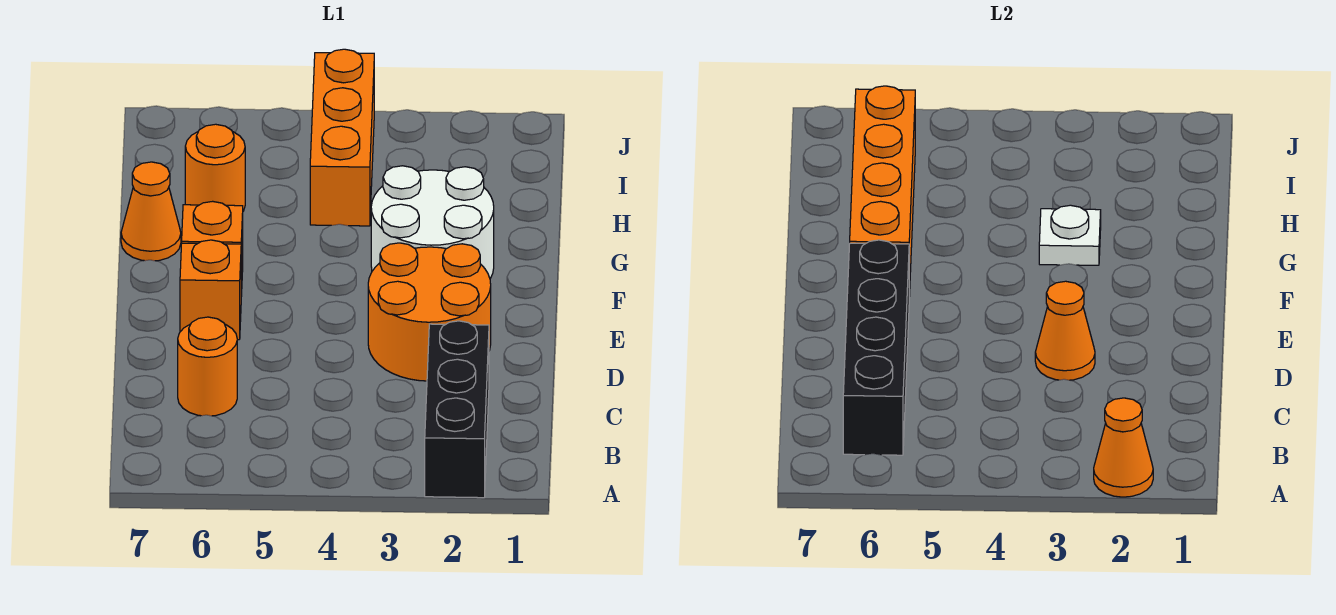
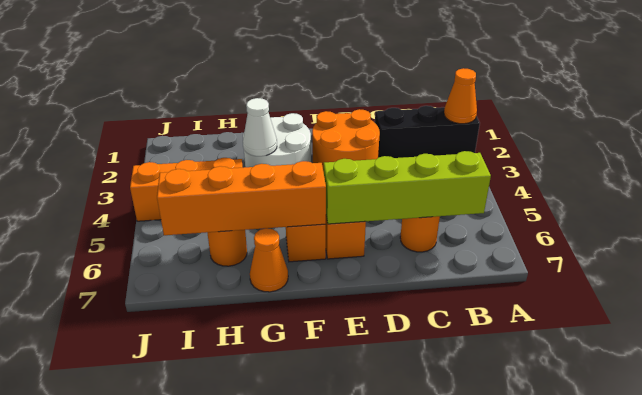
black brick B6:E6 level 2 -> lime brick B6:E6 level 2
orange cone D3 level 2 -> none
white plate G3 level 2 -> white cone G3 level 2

### Task instructions:
Locate "orange cone D3 level 2 -> none" in the material, then quote the line that contains it and all lines after it through the final one.

### Result for this task:
orange cone D3 level 2 -> none
white plate G3 level 2 -> white cone G3 level 2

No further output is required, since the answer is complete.